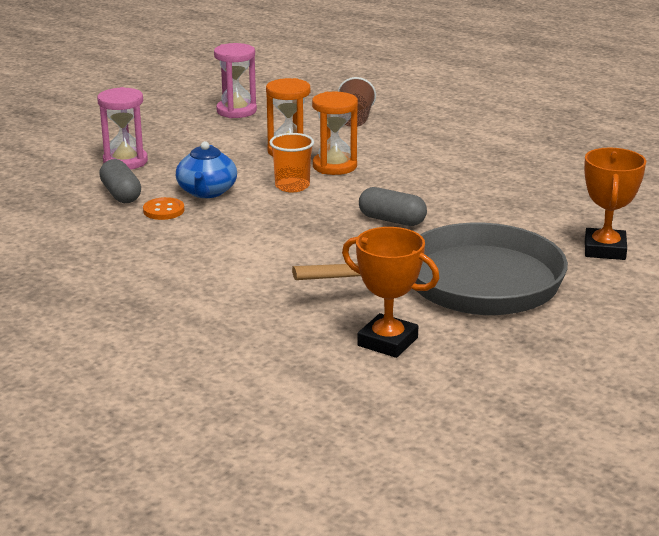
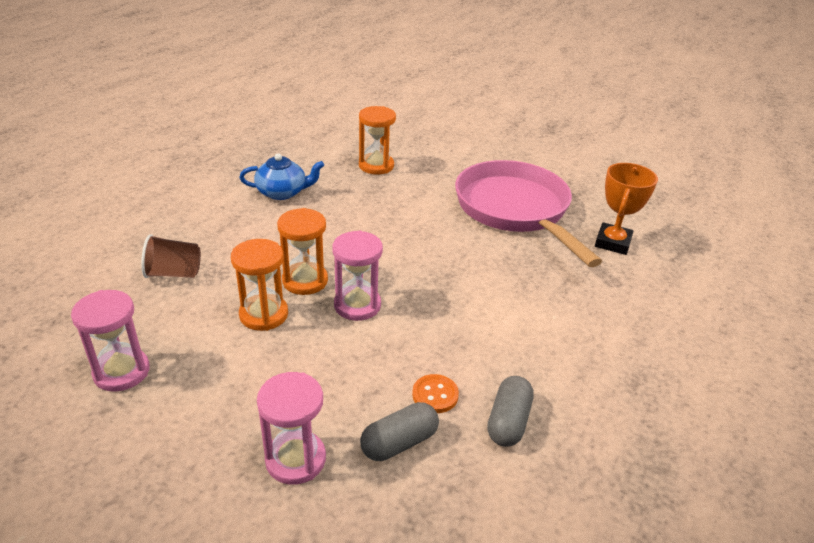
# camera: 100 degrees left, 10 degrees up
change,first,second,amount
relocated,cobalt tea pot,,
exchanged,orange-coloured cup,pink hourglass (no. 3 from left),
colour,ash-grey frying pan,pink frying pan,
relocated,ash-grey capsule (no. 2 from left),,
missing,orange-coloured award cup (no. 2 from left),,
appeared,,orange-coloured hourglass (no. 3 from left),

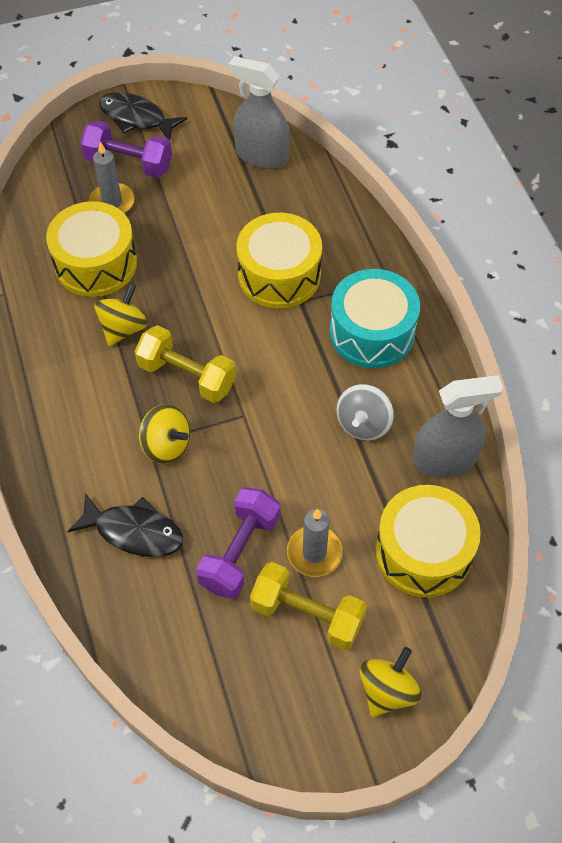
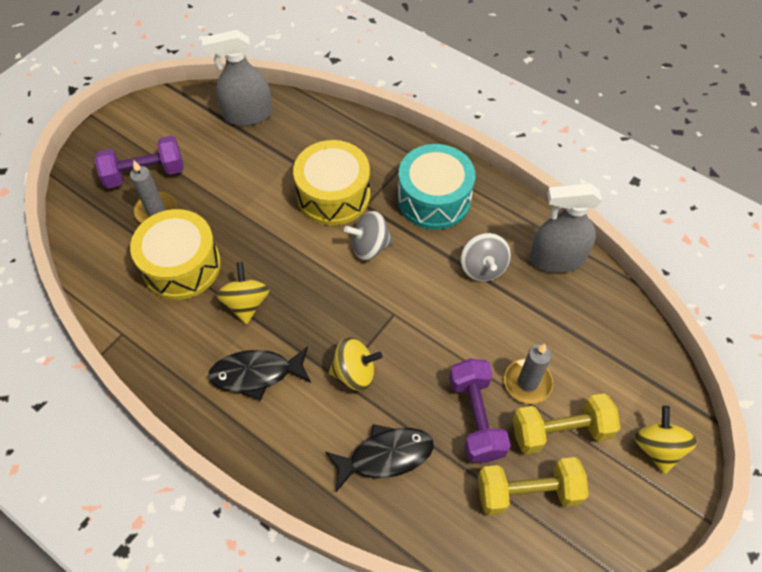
# camera: 35 degrees left, 0 degrees up
change,first,second,amount
relocated,jet-black toy fish (no. 2 from left in the first image),jet-black toy fish (no. 1 from left),
relocated,golden free weight (no. 1 from left),,
missing,golden snare drum (no. 3 from left),,
spun,ash-grey spray bottle (no. 2 from left),,135 degrees counterclockwise
appeared,,ash-grey toy top (no. 1 from left),

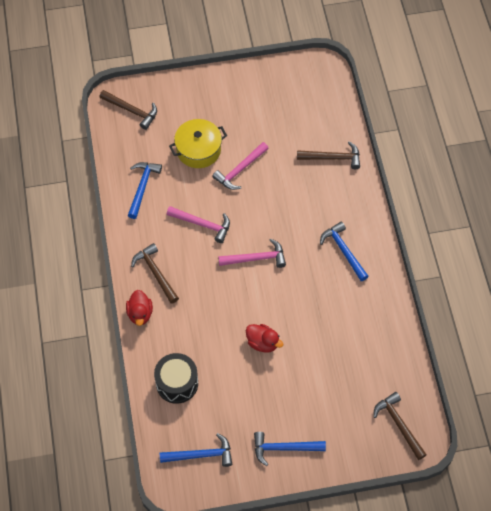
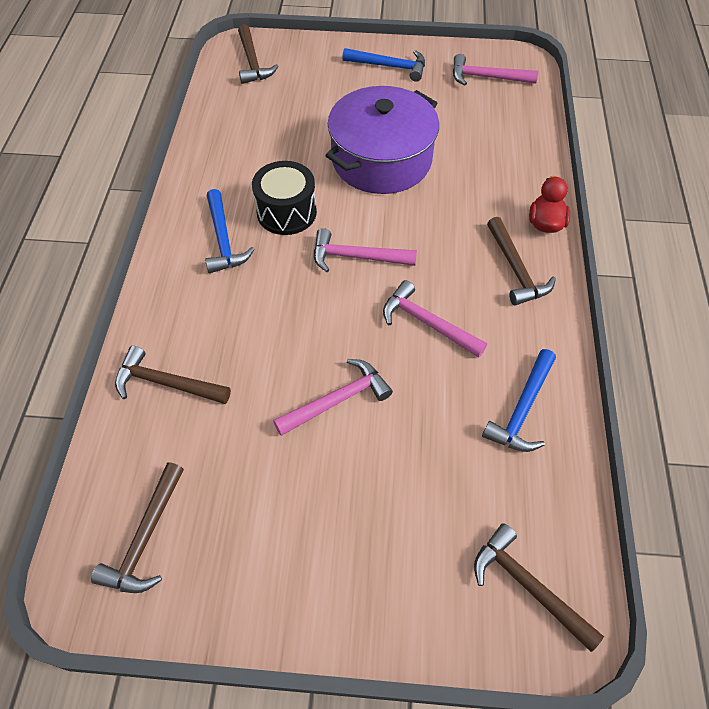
# camera: 165 degrees left, 5 degrees down
change,first,second,amount
relocated,jet-black snare drum,,
colour,cobalt carpenter's hammer (no. 2 from left),pink carpenter's hammer (no. 4 from left),
missing,golden pot,,
exchanged,crimson duck (no. 2 from left),violet pot,
appeared,,russet carpenter's hammer (no. 1 from left),

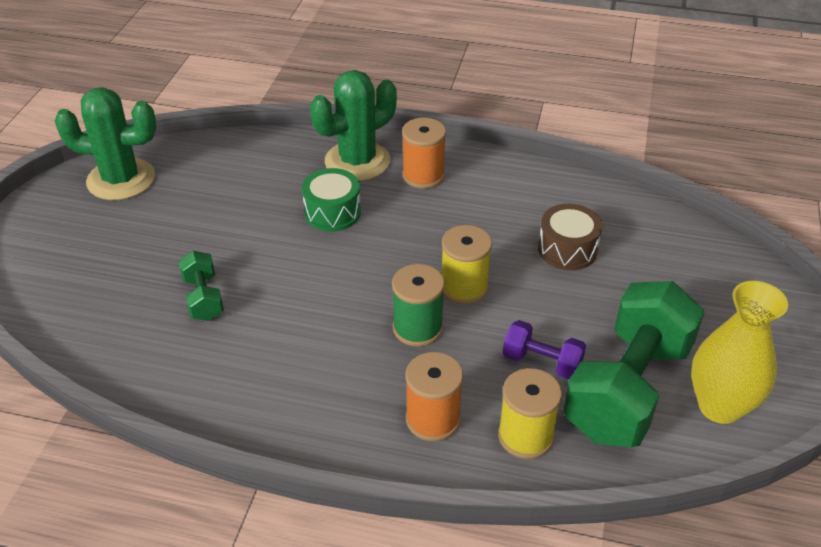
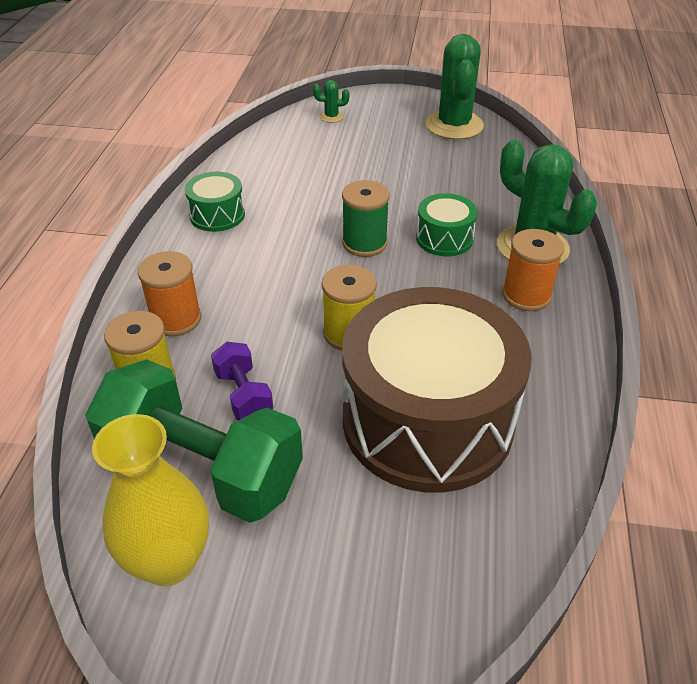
# camera: 85 degrees right, 0 degrees up
change,first,second,amount
missing,green free weight (no. 1 from left),,
relocated,green bobbin,,
spun,violet free weight,,45 degrees counterclockwise
size,russet snare drum,,x2.31
appeared,,green snare drum (no. 1 from left),
appeared,,green prickly plant (no. 1 from left),

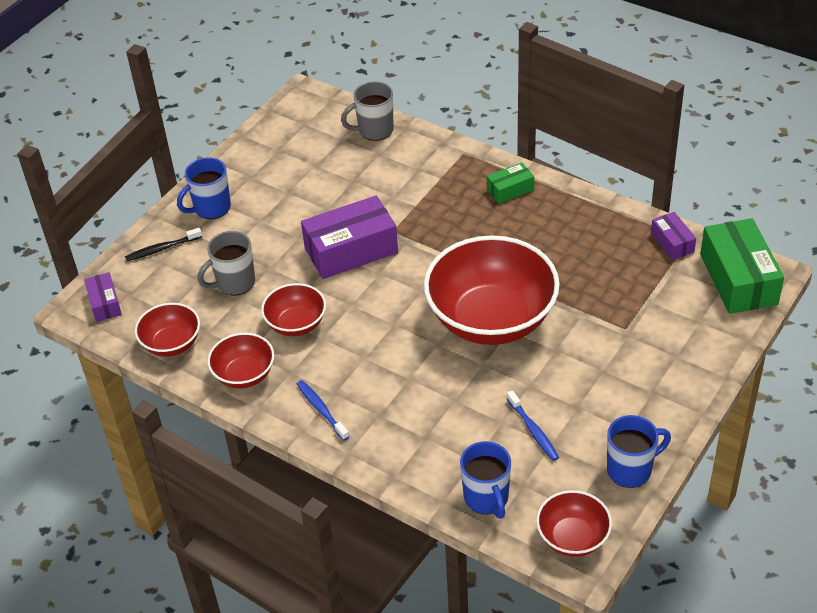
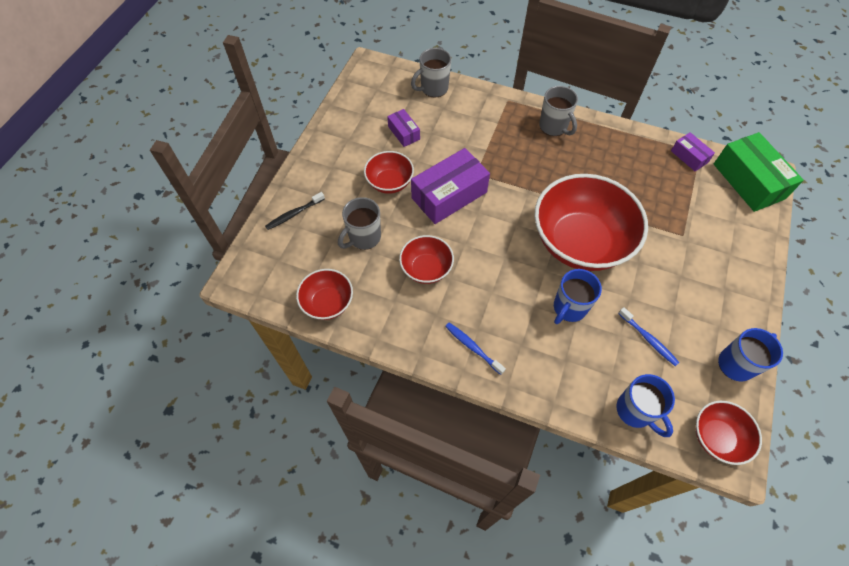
# camera: 15 degrees left, 15 degrees up
change,first,second,amount
relocated,violet box (no. 1 from left),,
relocated,cobalt mug (no. 1 from left),,
relocated,crimson serving bowl (no. 2 from left),,
exchanged,green box (no. 1 from left),ash-grey mug (no. 3 from left),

# # # #

PROBLEM TO SOLVE – Pictures in the material above should be skipped; print exactly the lines from the one with "relocated,jet-black toy fish" through the one with "relocated,crimson serving bowl".

TASK SOLUTION –
relocated,jet-black toy fish (no. 2 from left in the first image),jet-black toy fish (no. 1 from left),
relocated,golden free weight (no. 1 from left),,
missing,golden snare drum (no. 3 from left),,
spun,ash-grey spray bottle (no. 2 from left),,135 degrees counterclockwise
appeared,,ash-grey toy top (no. 1 from left),

# camera: 165 degrees left, 5 degrees down
change,first,second,amount
relocated,jet-black snare drum,,
colour,cobalt carpenter's hammer (no. 2 from left),pink carpenter's hammer (no. 4 from left),
missing,golden pot,,
exchanged,crimson duck (no. 2 from left),violet pot,
appeared,,russet carpenter's hammer (no. 1 from left),

# camera: 85 degrees right, 0 degrees up
change,first,second,amount
missing,green free weight (no. 1 from left),,
relocated,green bobbin,,
spun,violet free weight,,45 degrees counterclockwise
size,russet snare drum,,x2.31
appeared,,green snare drum (no. 1 from left),
appeared,,green prickly plant (no. 1 from left),

# camera: 15 degrees left, 15 degrees up
change,first,second,amount
relocated,violet box (no. 1 from left),,
relocated,cobalt mug (no. 1 from left),,
relocated,crimson serving bowl (no. 2 from left),,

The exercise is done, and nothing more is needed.